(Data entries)
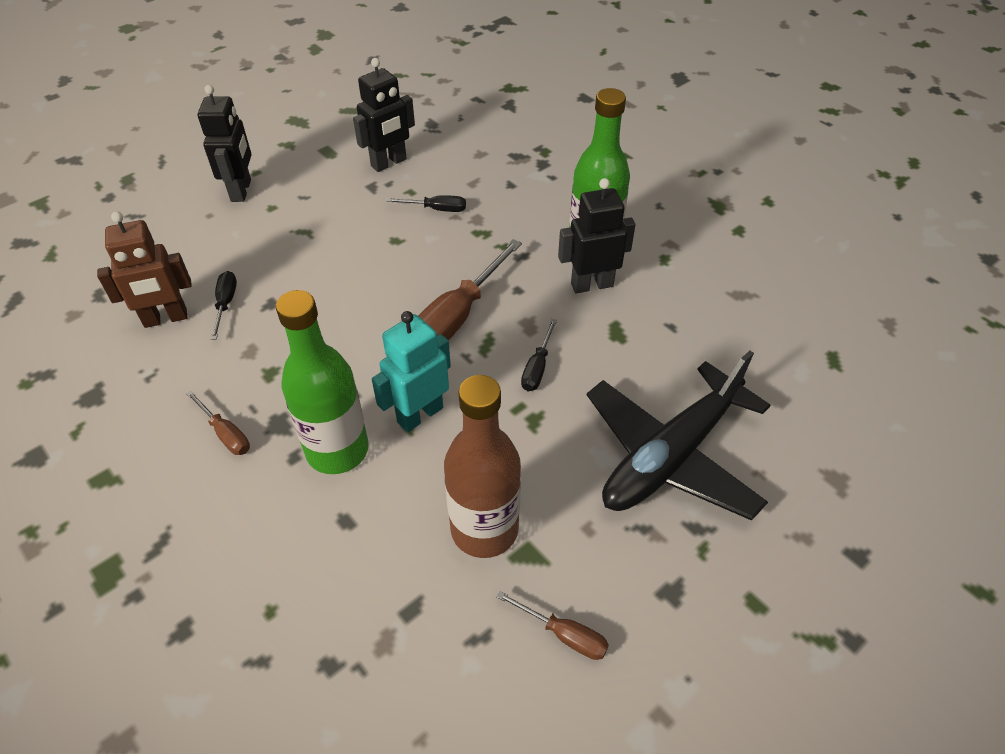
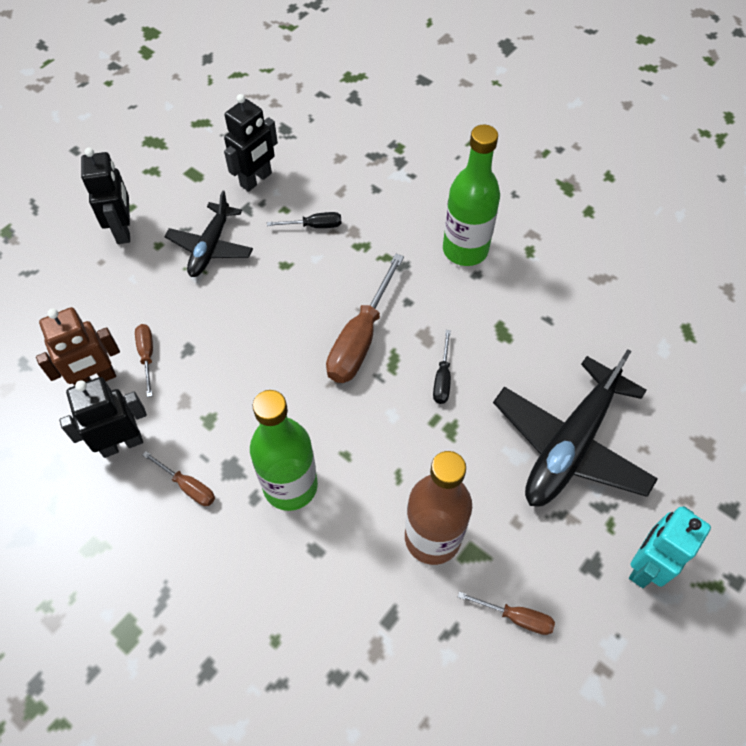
camera: 10 degrees left, 10 degrees up
(225, 304) = (147, 356): black screwdriver -> brown screwdriver
(324, 215) = (211, 247): none -> black plane
(420, 414) = (352, 440): turquoise robot -> turquoise robot (645, 566)
(591, 285) = (471, 287): black robot -> black robot (121, 443)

* _Request_
An exact, word-for-word copy of the records is expected, with no pictures in it.

* _Result of this exercise_
camera: 10 degrees left, 10 degrees up
(225, 304) = (147, 356): black screwdriver -> brown screwdriver
(324, 215) = (211, 247): none -> black plane
(420, 414) = (352, 440): turquoise robot -> turquoise robot (645, 566)
(591, 285) = (471, 287): black robot -> black robot (121, 443)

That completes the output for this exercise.